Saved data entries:
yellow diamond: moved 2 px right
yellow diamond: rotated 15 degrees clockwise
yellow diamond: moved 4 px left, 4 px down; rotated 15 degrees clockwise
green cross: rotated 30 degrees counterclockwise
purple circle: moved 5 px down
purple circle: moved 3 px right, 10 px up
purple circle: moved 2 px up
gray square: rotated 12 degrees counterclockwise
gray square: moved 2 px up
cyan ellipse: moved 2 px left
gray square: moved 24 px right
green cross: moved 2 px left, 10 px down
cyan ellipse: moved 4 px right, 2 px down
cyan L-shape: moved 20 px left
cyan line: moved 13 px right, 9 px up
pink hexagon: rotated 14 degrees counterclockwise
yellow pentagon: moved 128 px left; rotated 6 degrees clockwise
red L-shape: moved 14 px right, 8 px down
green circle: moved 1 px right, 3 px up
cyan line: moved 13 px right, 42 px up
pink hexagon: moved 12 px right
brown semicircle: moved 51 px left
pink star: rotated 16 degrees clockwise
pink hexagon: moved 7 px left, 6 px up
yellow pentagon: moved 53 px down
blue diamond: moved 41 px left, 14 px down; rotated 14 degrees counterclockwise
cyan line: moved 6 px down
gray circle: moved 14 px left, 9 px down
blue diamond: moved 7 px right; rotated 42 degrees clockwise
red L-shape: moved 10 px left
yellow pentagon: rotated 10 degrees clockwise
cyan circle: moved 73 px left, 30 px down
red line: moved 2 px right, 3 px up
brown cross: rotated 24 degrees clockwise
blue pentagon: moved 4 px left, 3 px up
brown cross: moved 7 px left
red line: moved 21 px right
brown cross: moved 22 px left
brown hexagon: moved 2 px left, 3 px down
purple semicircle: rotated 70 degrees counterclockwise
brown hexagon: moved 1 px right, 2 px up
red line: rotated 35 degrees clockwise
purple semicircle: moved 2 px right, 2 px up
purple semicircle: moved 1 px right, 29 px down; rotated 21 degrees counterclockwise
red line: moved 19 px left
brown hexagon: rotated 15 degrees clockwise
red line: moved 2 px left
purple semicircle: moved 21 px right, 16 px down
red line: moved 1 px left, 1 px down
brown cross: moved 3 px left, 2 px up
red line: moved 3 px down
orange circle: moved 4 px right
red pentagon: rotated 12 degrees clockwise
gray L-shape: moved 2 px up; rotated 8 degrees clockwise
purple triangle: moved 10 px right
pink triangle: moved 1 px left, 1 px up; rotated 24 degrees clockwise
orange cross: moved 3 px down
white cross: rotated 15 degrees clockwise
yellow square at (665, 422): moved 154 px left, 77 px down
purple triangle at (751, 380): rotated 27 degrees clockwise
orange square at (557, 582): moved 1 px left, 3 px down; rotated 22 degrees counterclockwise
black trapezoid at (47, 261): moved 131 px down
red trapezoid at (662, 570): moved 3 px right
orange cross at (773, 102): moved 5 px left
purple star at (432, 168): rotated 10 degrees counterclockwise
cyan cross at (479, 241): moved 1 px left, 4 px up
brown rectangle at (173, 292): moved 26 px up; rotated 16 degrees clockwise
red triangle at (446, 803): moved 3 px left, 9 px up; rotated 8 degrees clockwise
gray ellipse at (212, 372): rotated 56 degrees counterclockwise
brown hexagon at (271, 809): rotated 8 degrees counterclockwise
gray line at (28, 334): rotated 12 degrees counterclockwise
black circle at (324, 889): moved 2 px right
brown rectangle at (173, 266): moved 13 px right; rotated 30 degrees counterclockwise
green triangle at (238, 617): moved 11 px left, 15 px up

CHALLENGE —
Please present the records from their start through the line containing "yellow pentagon: moved 53 px down" as a numbered list, with blank lines left out.

THE COMPLETED TASK —
1. yellow diamond: moved 2 px right
2. yellow diamond: rotated 15 degrees clockwise
3. yellow diamond: moved 4 px left, 4 px down; rotated 15 degrees clockwise
4. green cross: rotated 30 degrees counterclockwise
5. purple circle: moved 5 px down
6. purple circle: moved 3 px right, 10 px up
7. purple circle: moved 2 px up
8. gray square: rotated 12 degrees counterclockwise
9. gray square: moved 2 px up
10. cyan ellipse: moved 2 px left
11. gray square: moved 24 px right
12. green cross: moved 2 px left, 10 px down
13. cyan ellipse: moved 4 px right, 2 px down
14. cyan L-shape: moved 20 px left
15. cyan line: moved 13 px right, 9 px up
16. pink hexagon: rotated 14 degrees counterclockwise
17. yellow pentagon: moved 128 px left; rotated 6 degrees clockwise
18. red L-shape: moved 14 px right, 8 px down
19. green circle: moved 1 px right, 3 px up
20. cyan line: moved 13 px right, 42 px up
21. pink hexagon: moved 12 px right
22. brown semicircle: moved 51 px left
23. pink star: rotated 16 degrees clockwise
24. pink hexagon: moved 7 px left, 6 px up
25. yellow pentagon: moved 53 px down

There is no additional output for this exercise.